----- Data for analysis -----

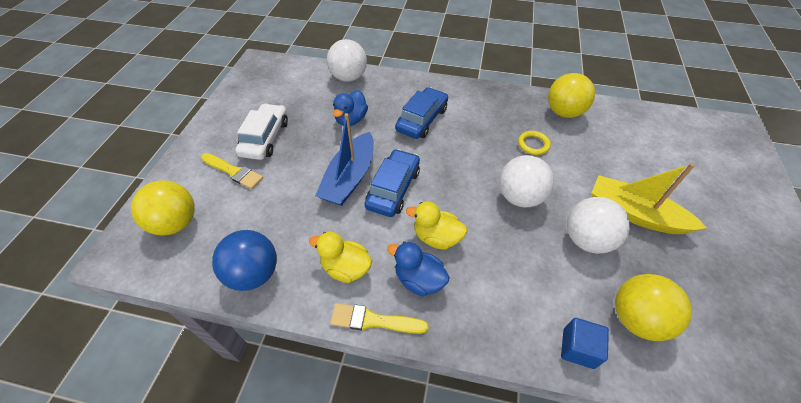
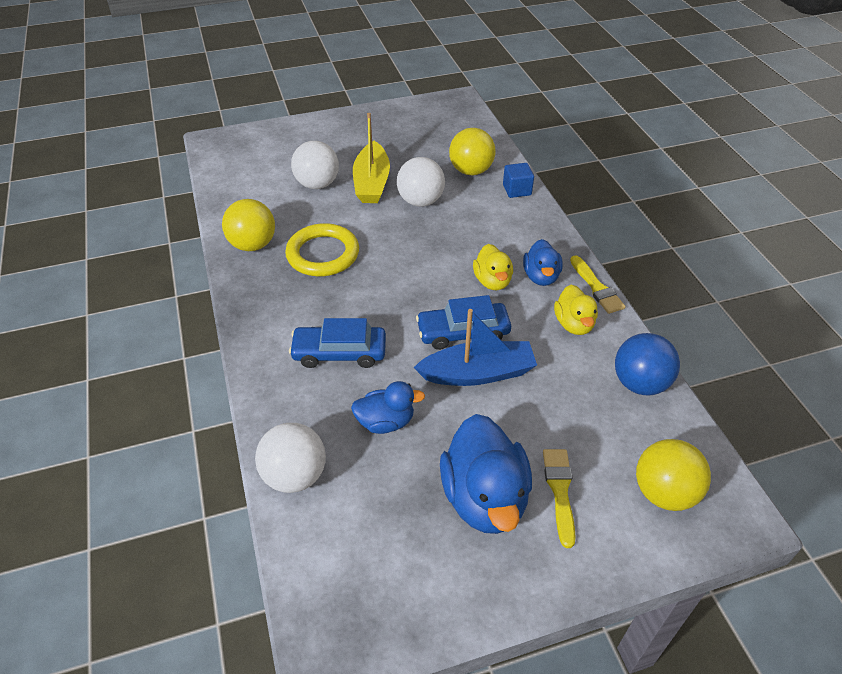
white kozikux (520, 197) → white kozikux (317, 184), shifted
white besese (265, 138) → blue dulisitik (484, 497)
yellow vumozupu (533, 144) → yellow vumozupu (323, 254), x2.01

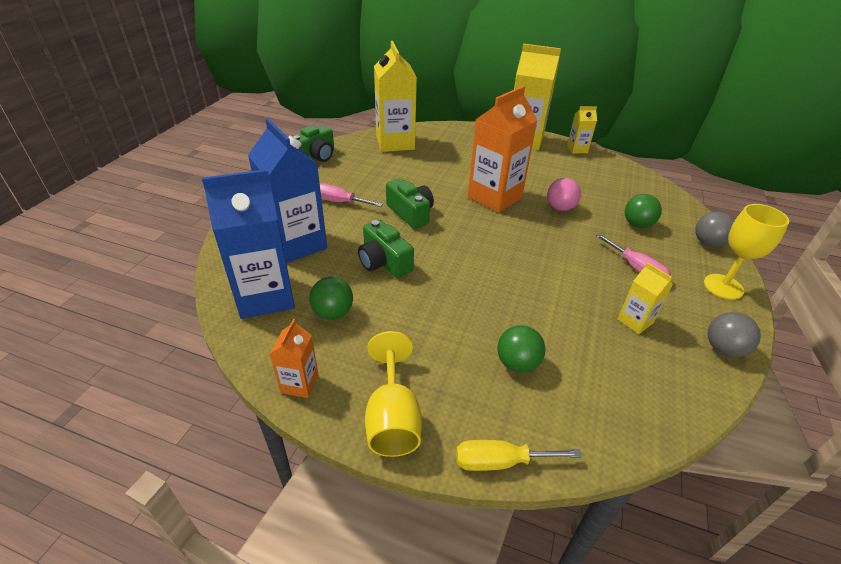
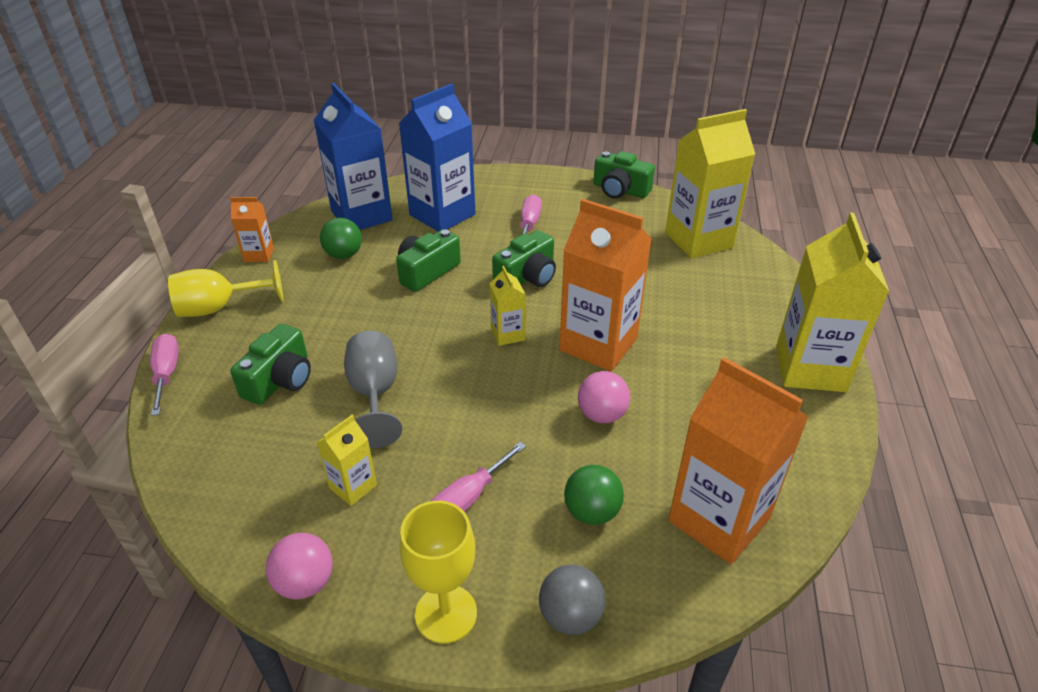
- → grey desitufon (375, 394)
- → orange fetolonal (718, 520)
yellow fetolonal (577, 149) → yellow fetolonal (508, 334), shifted
green kozikux (517, 363) → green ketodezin (280, 380)
yellow sekokefi (500, 462) → pink sekokefi (166, 374)
grey kozikux (723, 349) → pink kozikux (305, 582)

-----

Your objective: Each line from the one containing "yellow vumozupu (533, 144)" through the last line of the data should be written out exactly. Skip the pictures, and add no other lines.

Written reply:
yellow vumozupu (533, 144) → yellow vumozupu (323, 254), x2.01

- → grey desitufon (375, 394)
- → orange fetolonal (718, 520)
yellow fetolonal (577, 149) → yellow fetolonal (508, 334), shifted
green kozikux (517, 363) → green ketodezin (280, 380)
yellow sekokefi (500, 462) → pink sekokefi (166, 374)
grey kozikux (723, 349) → pink kozikux (305, 582)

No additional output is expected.